Before copying, set the pictures aside; then repeat every line below verbatim.
(DATA BLOCK)
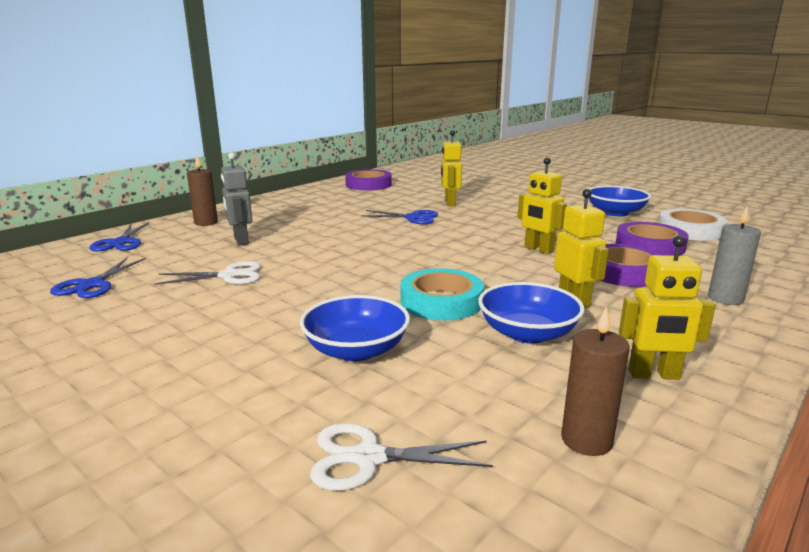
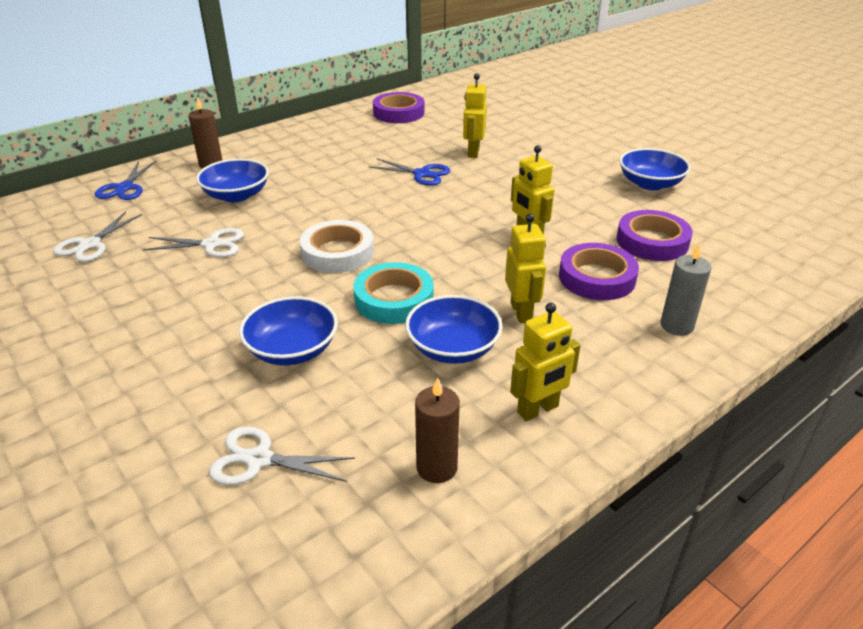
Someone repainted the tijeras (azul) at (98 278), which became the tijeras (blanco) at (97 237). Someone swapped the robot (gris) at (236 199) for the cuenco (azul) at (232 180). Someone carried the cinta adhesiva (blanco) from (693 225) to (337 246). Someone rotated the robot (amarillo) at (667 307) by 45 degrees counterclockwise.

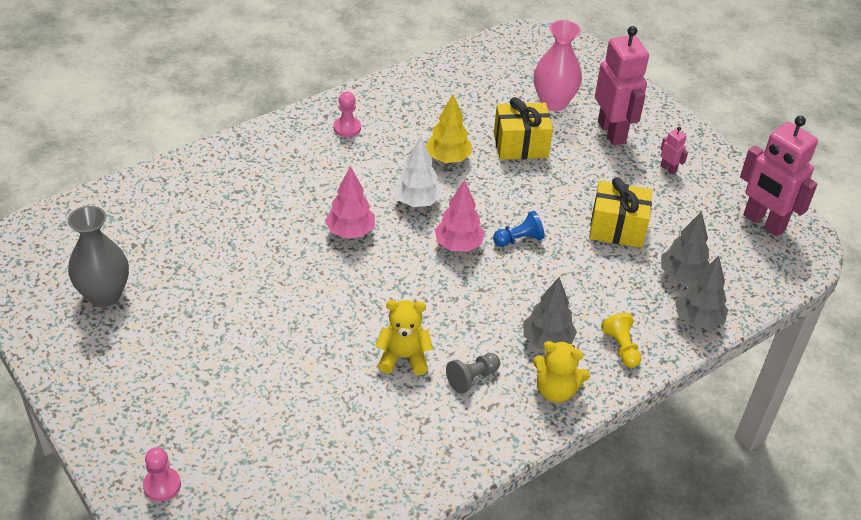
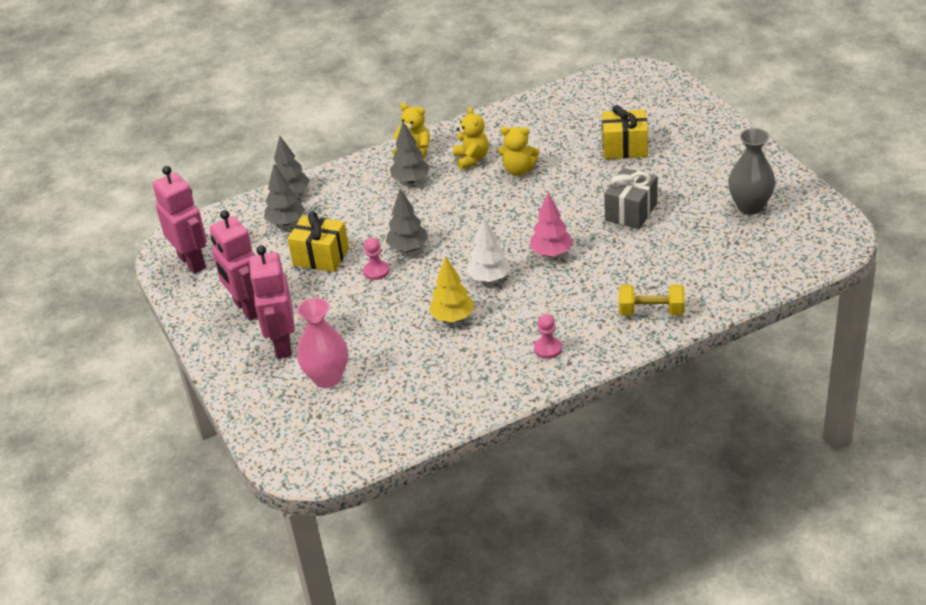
Someone scaled the robot (rosa) at (674 150) by 2.39. Someone carried the peón (rosa) from (162 474) to (376 259). Someone swapped the peón (azul) at (519 229) for the árbol (gris) at (407 220). Someone swapped the peón (gris) at (473 373) for the osito (amarillo) at (471 138). Someone carried the regalo (amarillo) from (523 128) to (625 132). Someone put down the regalo (gris) at (630 198). Someone put down the mancuerna (amarillo) at (652 299). Someone took away the árbol (rosa) at (460 216). Someone took away the peón (amarillo) at (621 340).

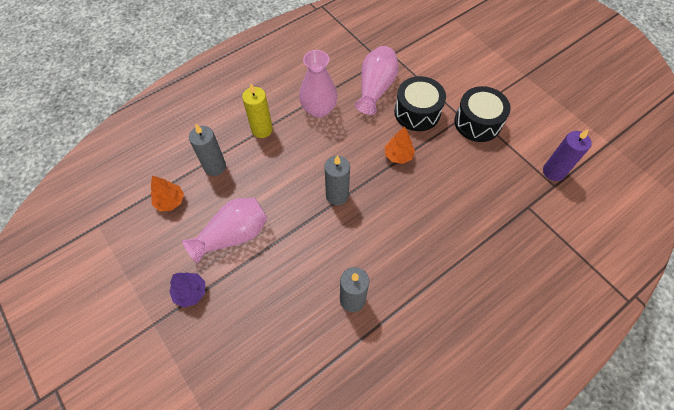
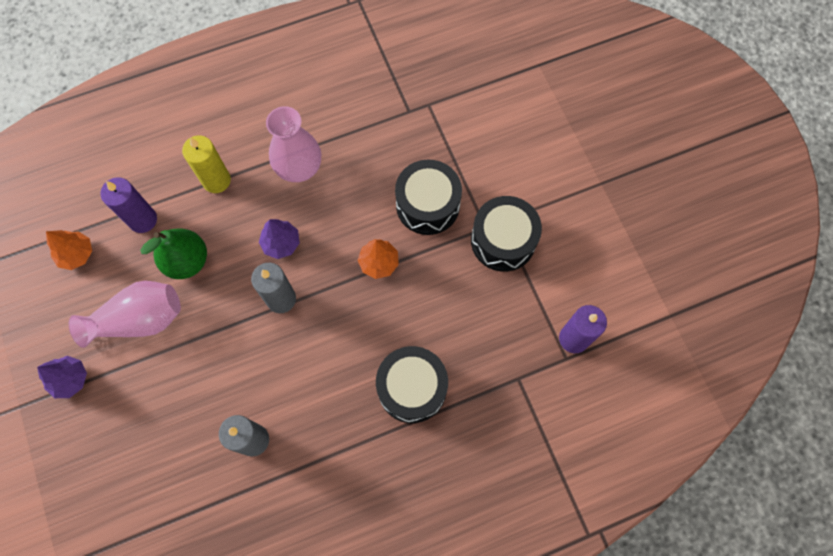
Someone repainted the vela (gris) at (207 150), which became the vela (morado) at (128 205). Someone put down the pera (verde) at (173 254). Someone put down the árbol (morado) at (279 239). Someone put down the tambor (negro) at (412 384). Someone took away the florero (rosa) at (376 80).

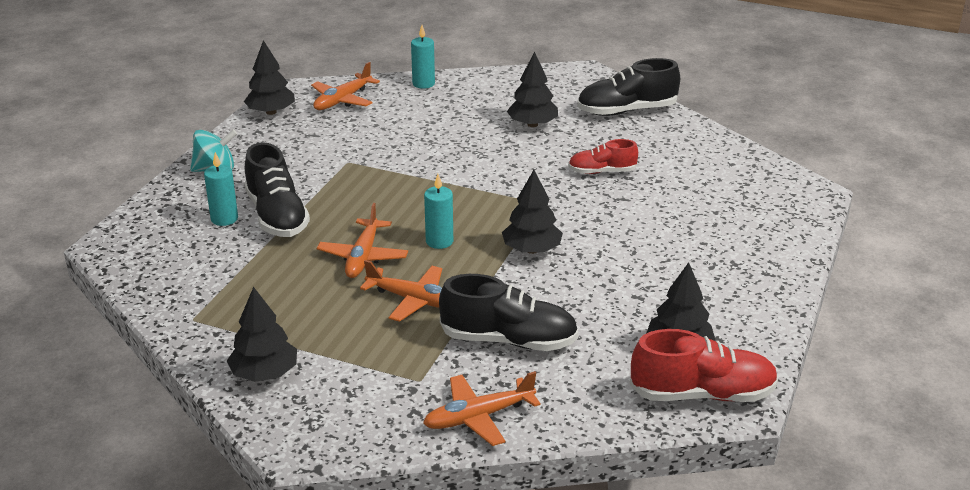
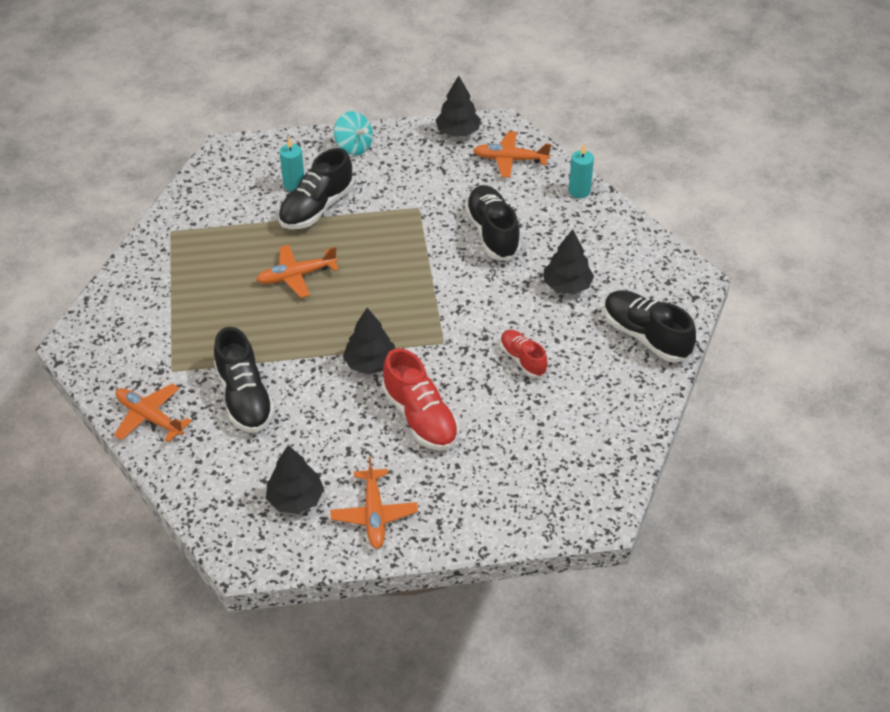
Someone carried the avión (naranja) from (401 291) to (374 503). Someone carried the zapato (rojo) from (704 365) to (420 399). Someone put down the zapato (negro) at (493 223). Someone took away the árbol (negro) at (262 334). Someone took away the vela (turquesa) at (438 211).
(End DATA BLOCK)
> [OUTPUT OF THE TASK]:
Someone repainted the tijeras (azul) at (98 278), which became the tijeras (blanco) at (97 237). Someone swapped the robot (gris) at (236 199) for the cuenco (azul) at (232 180). Someone carried the cinta adhesiva (blanco) from (693 225) to (337 246). Someone rotated the robot (amarillo) at (667 307) by 45 degrees counterclockwise.

Someone scaled the robot (rosa) at (674 150) by 2.39. Someone carried the peón (rosa) from (162 474) to (376 259). Someone swapped the peón (azul) at (519 229) for the árbol (gris) at (407 220). Someone swapped the peón (gris) at (473 373) for the osito (amarillo) at (471 138). Someone carried the regalo (amarillo) from (523 128) to (625 132). Someone put down the regalo (gris) at (630 198). Someone put down the mancuerna (amarillo) at (652 299). Someone took away the árbol (rosa) at (460 216). Someone took away the peón (amarillo) at (621 340).

Someone repainted the vela (gris) at (207 150), which became the vela (morado) at (128 205). Someone put down the pera (verde) at (173 254). Someone put down the árbol (morado) at (279 239). Someone put down the tambor (negro) at (412 384). Someone took away the florero (rosa) at (376 80).

Someone carried the avión (naranja) from (401 291) to (374 503). Someone carried the zapato (rojo) from (704 365) to (420 399). Someone put down the zapato (negro) at (493 223). Someone took away the árbol (negro) at (262 334). Someone took away the vela (turquesa) at (438 211).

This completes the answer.